[START OF RECORD LIST]

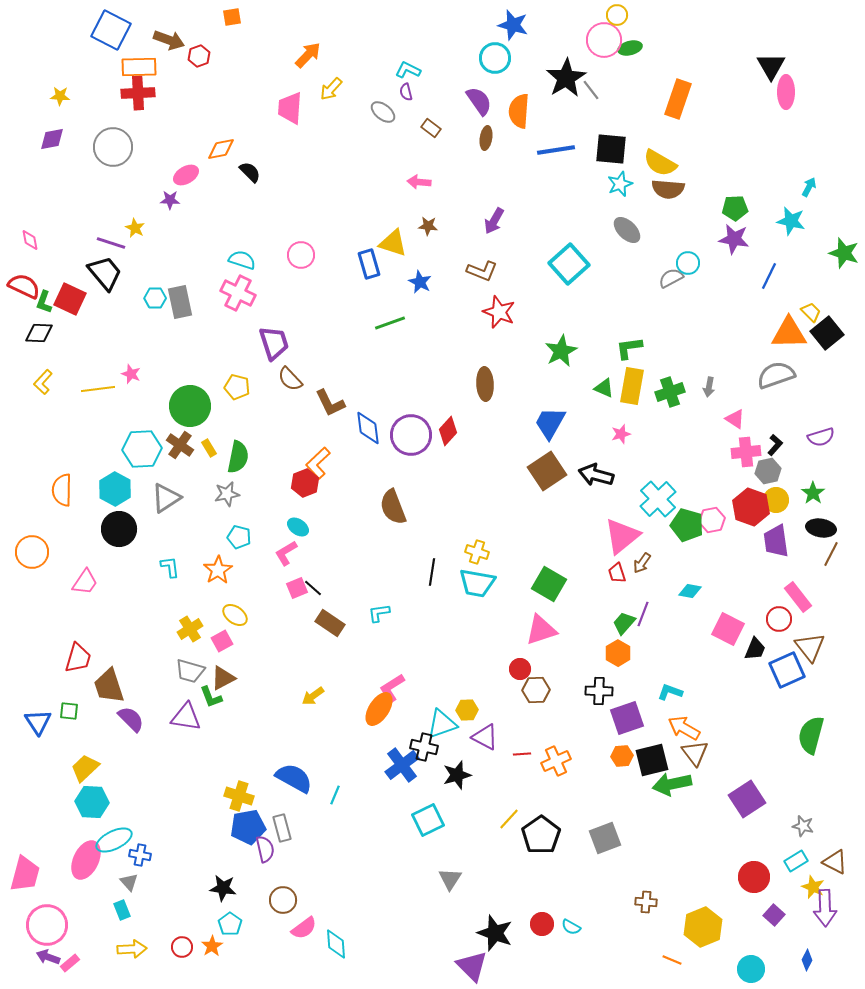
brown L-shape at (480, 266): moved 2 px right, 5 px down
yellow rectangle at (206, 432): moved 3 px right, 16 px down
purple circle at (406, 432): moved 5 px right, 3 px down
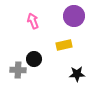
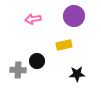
pink arrow: moved 2 px up; rotated 77 degrees counterclockwise
black circle: moved 3 px right, 2 px down
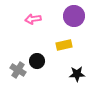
gray cross: rotated 28 degrees clockwise
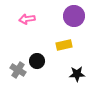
pink arrow: moved 6 px left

[END OF RECORD LIST]

*TASK STATEMENT*. Which lines above contain the word "rotated"? Pick out and copy each one.

*EXERCISE ANSWER*.
pink arrow: moved 2 px up; rotated 77 degrees counterclockwise
gray cross: rotated 28 degrees clockwise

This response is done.